◆ Stored records:
- - -

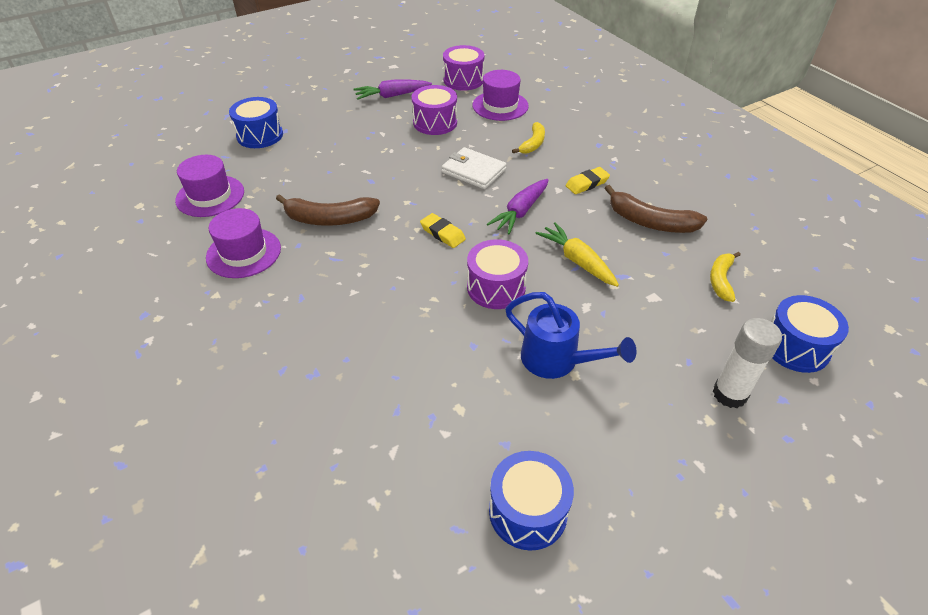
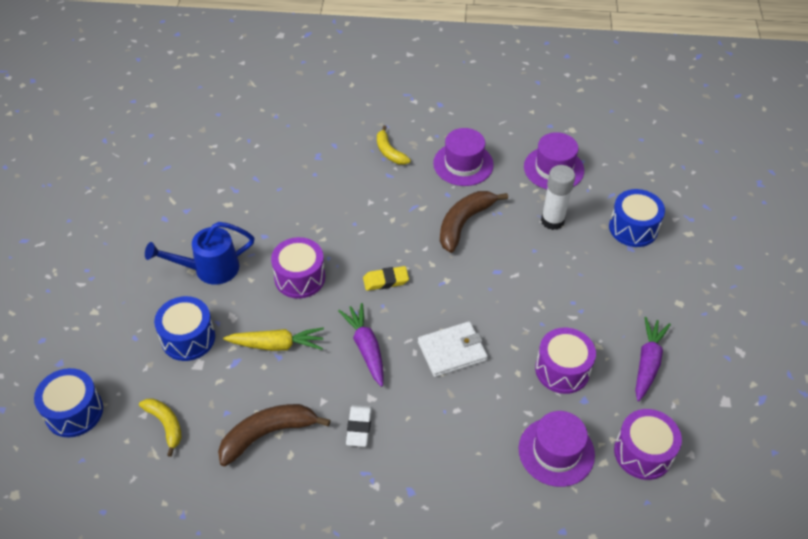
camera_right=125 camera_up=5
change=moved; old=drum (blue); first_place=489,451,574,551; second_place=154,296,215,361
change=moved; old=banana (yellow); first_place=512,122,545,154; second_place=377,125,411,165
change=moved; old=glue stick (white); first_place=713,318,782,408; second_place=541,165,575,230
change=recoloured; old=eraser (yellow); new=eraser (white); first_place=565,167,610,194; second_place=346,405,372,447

- - -

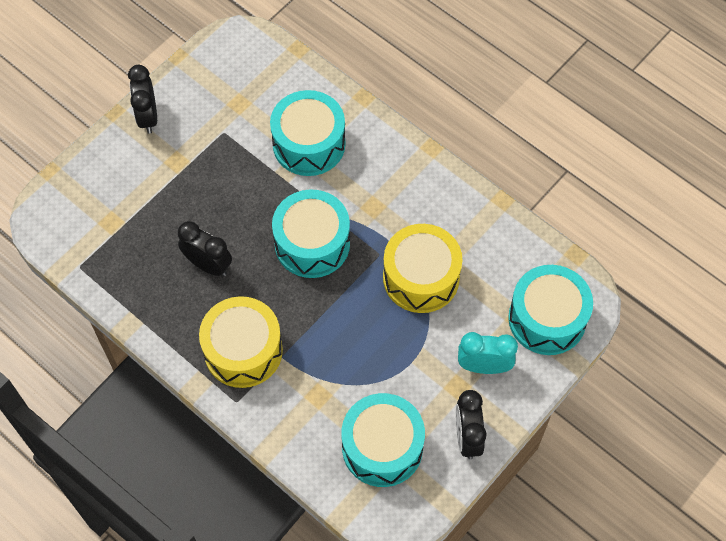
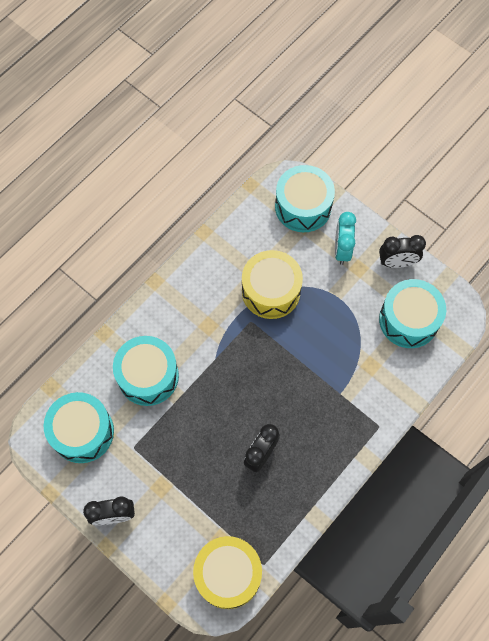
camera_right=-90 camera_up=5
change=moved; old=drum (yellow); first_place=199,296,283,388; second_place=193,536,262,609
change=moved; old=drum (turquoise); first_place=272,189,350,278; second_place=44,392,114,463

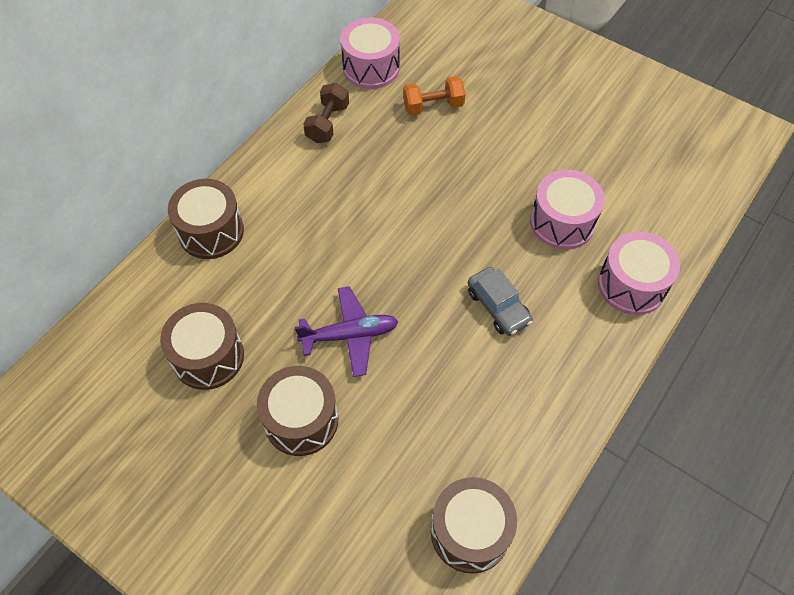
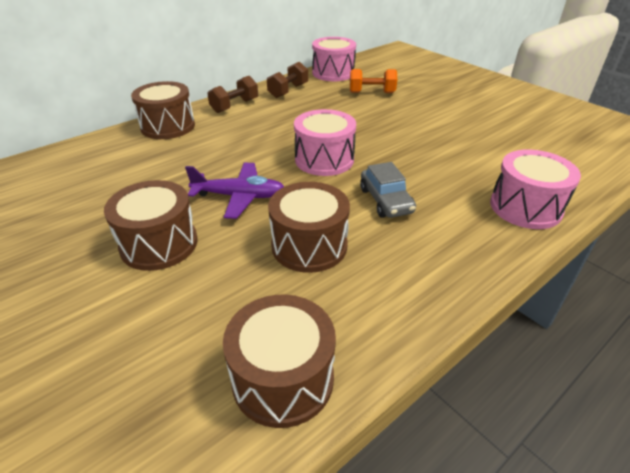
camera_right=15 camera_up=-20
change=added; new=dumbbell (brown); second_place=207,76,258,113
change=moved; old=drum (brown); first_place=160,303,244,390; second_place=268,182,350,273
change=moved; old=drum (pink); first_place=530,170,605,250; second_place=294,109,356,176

- - -

◆ Task brief:
Copy the lines above exactly. Start with the line containing "change=moved; old=glue stick", end with the line containing "change=recoloured; old=eraser (yellow);", and include both.

◆ Task response:
change=moved; old=glue stick (white); first_place=713,318,782,408; second_place=541,165,575,230
change=recoloured; old=eraser (yellow); new=eraser (white); first_place=565,167,610,194; second_place=346,405,372,447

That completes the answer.